Version comparison data:
══════════════════════════════

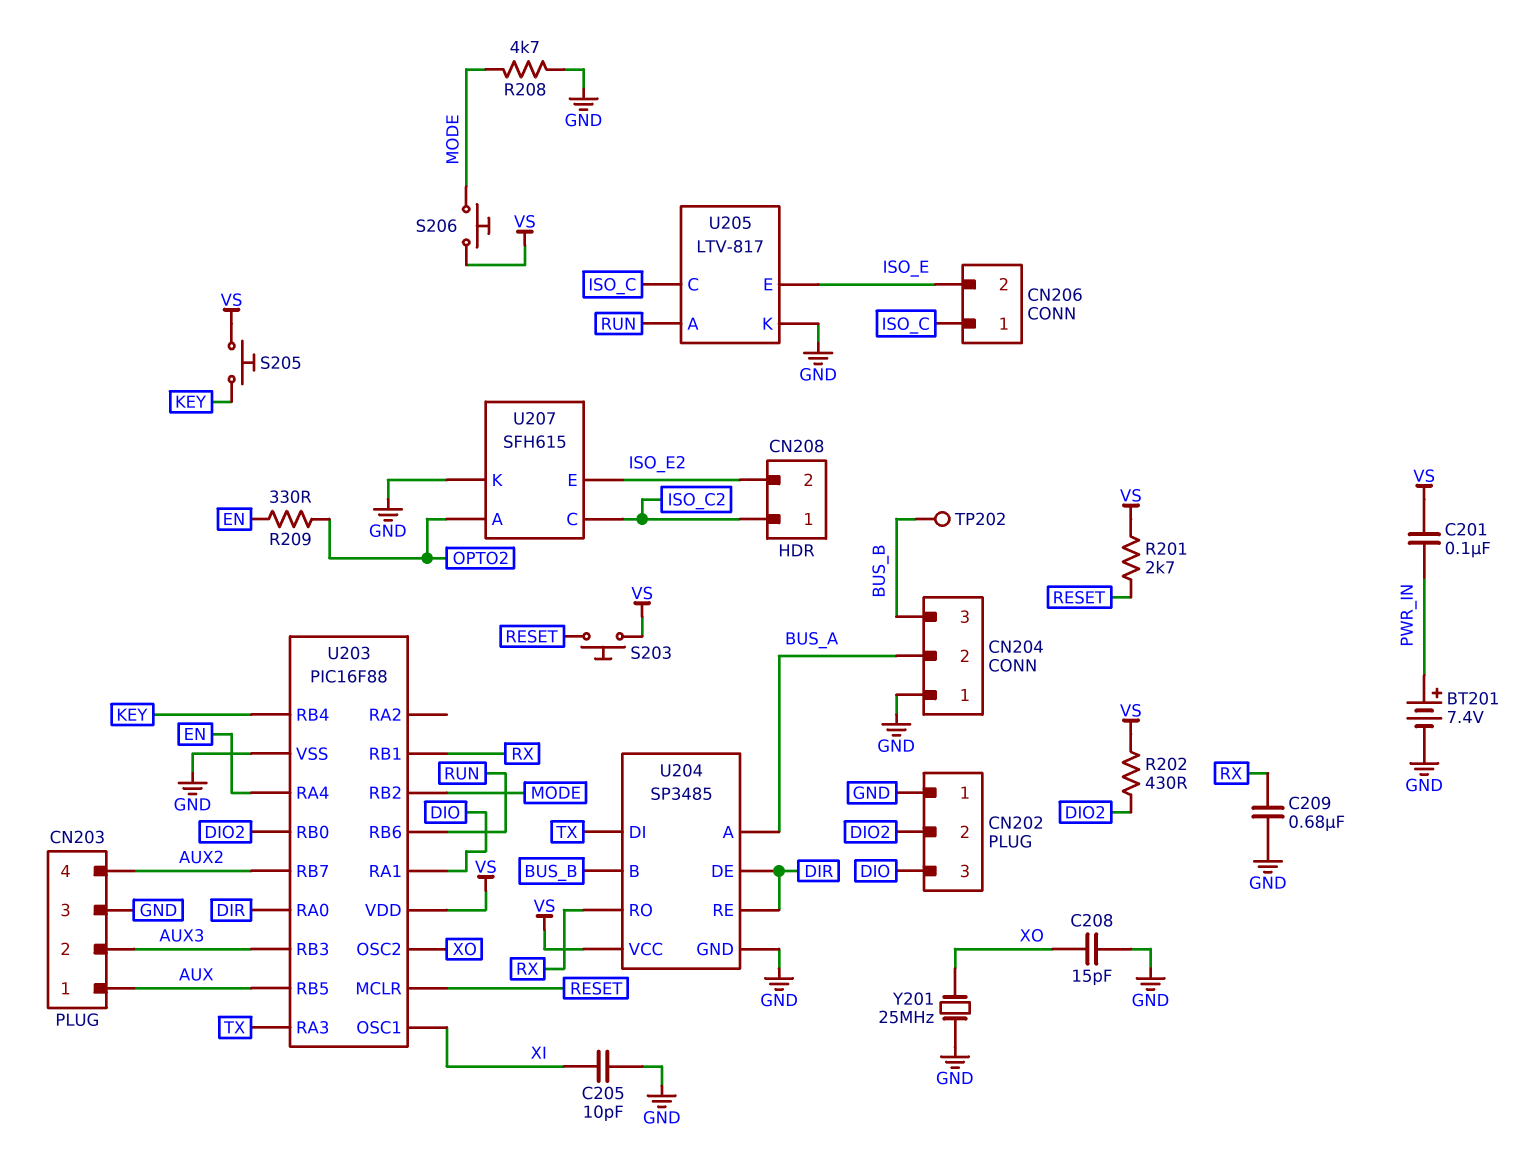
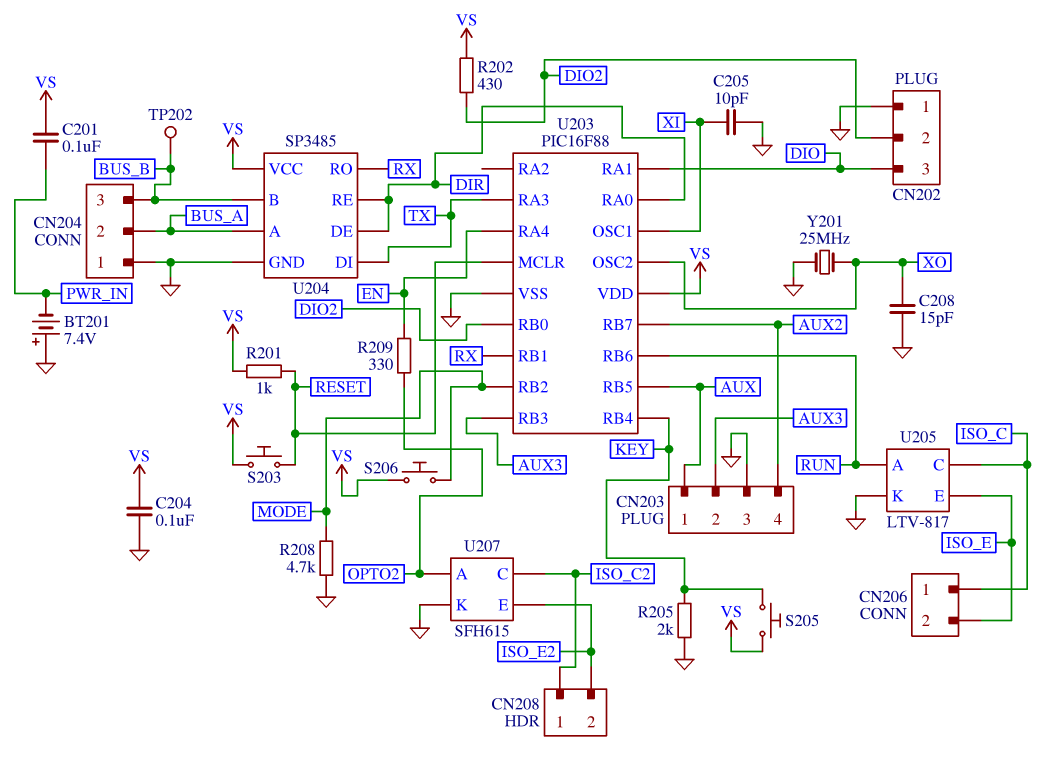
BT201: 7.4V (plus PWR_IN, minus GND) -> 7.4V (plus GND, minus PWR_IN)
C204: none -> 100nF (GND, VS)
C209: 680nF (GND, RX) -> none
R201: 2.7k (RESET, VS) -> 1k (RESET, VS)
R205: none -> 2k (GND, KEY)

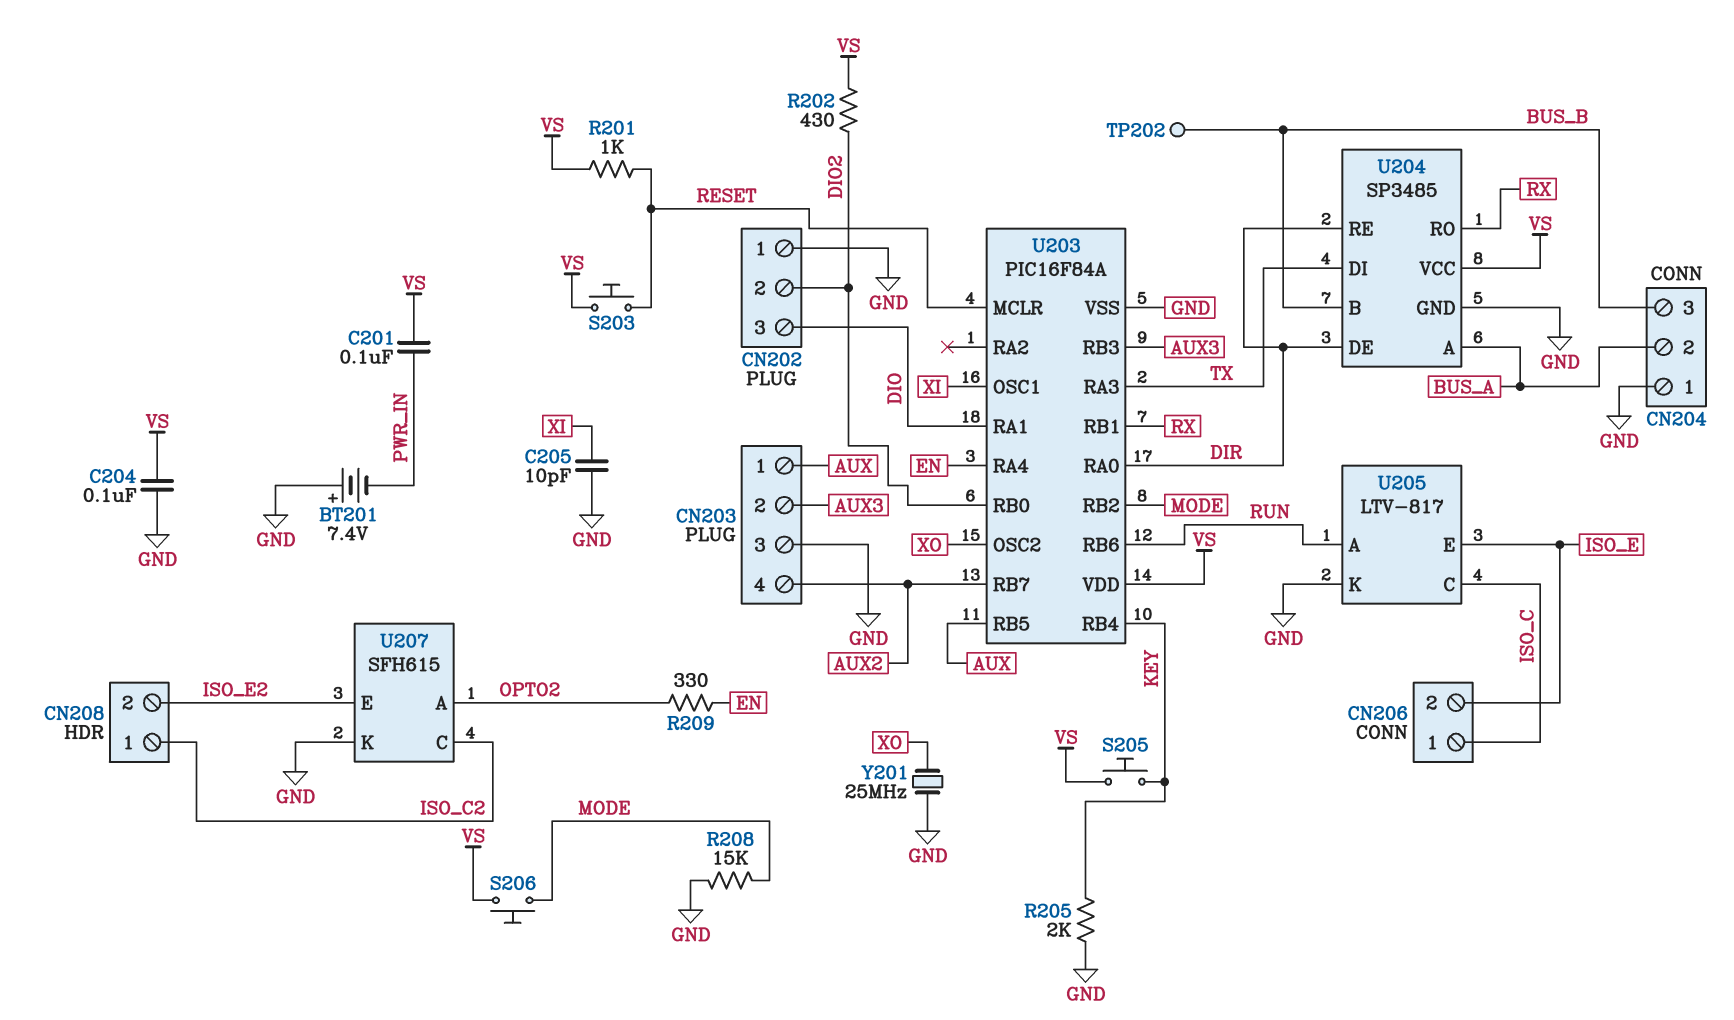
C208: 15pF (GND, XO) -> none
R208: 4.7k (GND, MODE) -> 15k (GND, MODE)
U203: PIC16F88 -> PIC16F84A

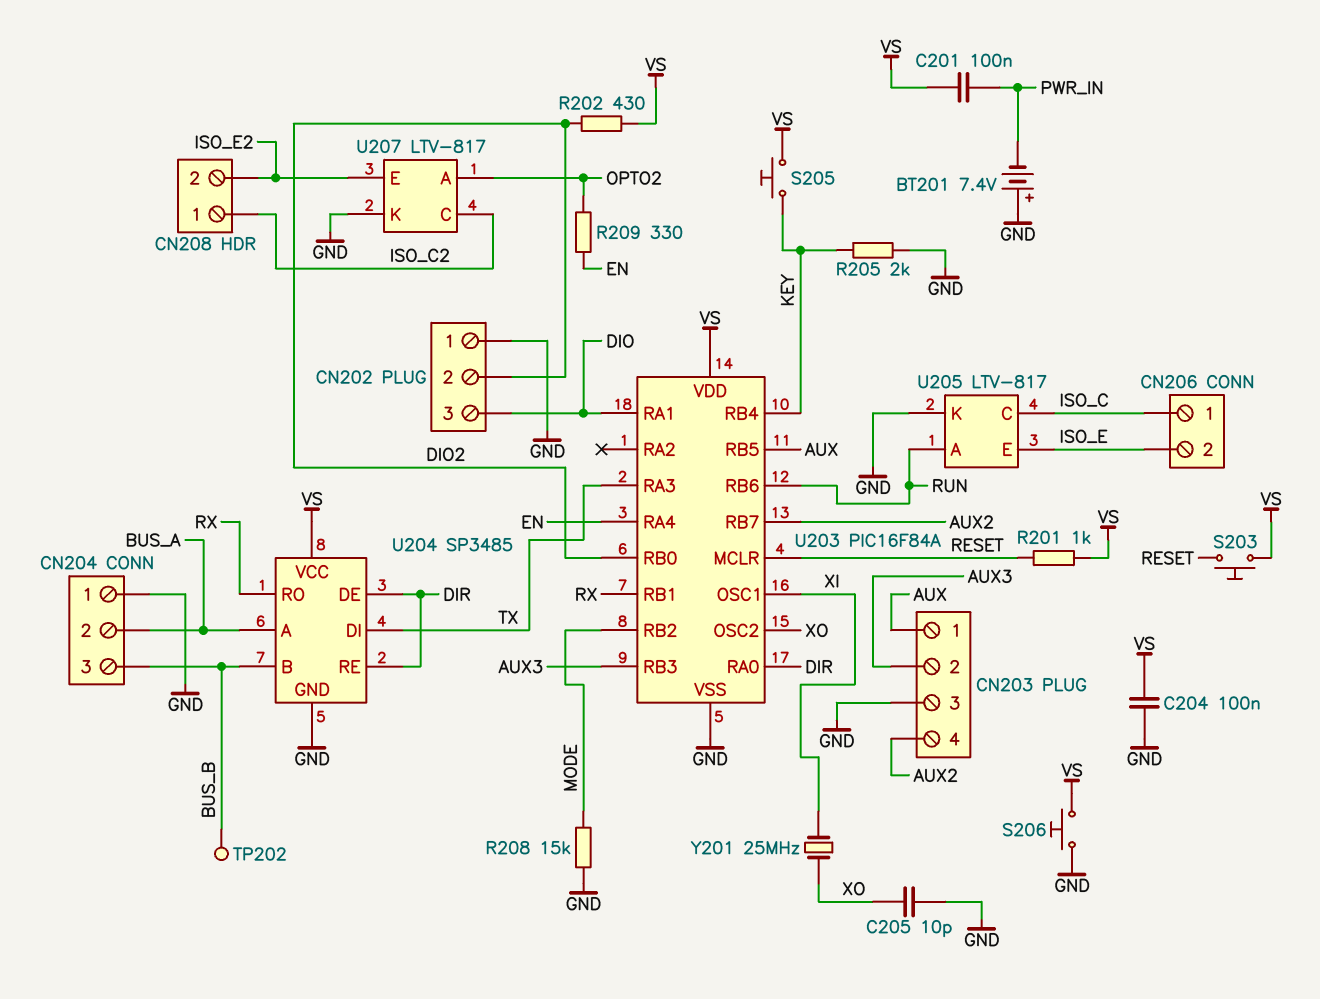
C205: 10pF (GND, XI) -> 10pF (GND, XO)
S206: button (MODE, VS) -> button (GND, VS)
U207: SFH615 -> LTV-817
Y201: 25MHz (GND, XO) -> 25MHz (XI, XO)

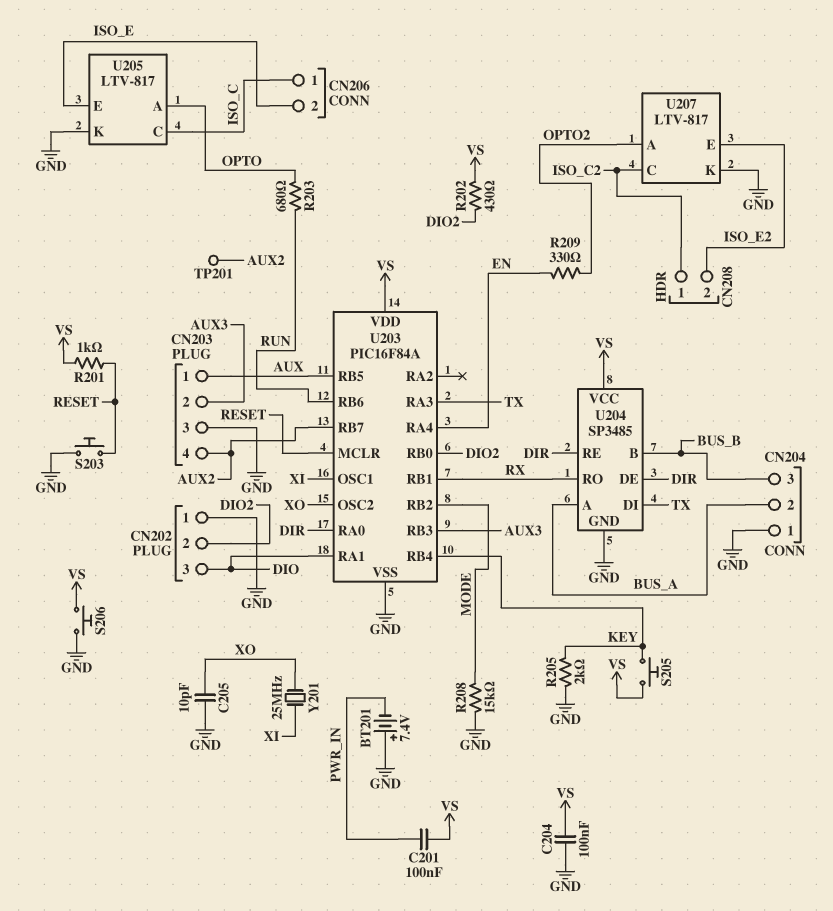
R203: none -> 680 (OPTO, RUN)
S203: button (RESET, VS) -> button (GND, RESET)
TP201: none -> test point (AUX2)
TP202: test point (BUS_B) -> none
U205 pin A: RUN -> OPTO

══════════════════════════════

### The task
Skip the pictures and reproduce all remaining entries exactly.

### Task answer
BT201: 7.4V (plus PWR_IN, minus GND) -> 7.4V (plus GND, minus PWR_IN)
C204: none -> 100nF (GND, VS)
C209: 680nF (GND, RX) -> none
R201: 2.7k (RESET, VS) -> 1k (RESET, VS)
R205: none -> 2k (GND, KEY)

C208: 15pF (GND, XO) -> none
R208: 4.7k (GND, MODE) -> 15k (GND, MODE)
U203: PIC16F88 -> PIC16F84A

C205: 10pF (GND, XI) -> 10pF (GND, XO)
S206: button (MODE, VS) -> button (GND, VS)
U207: SFH615 -> LTV-817
Y201: 25MHz (GND, XO) -> 25MHz (XI, XO)

R203: none -> 680 (OPTO, RUN)
S203: button (RESET, VS) -> button (GND, RESET)
TP201: none -> test point (AUX2)
TP202: test point (BUS_B) -> none
U205 pin A: RUN -> OPTO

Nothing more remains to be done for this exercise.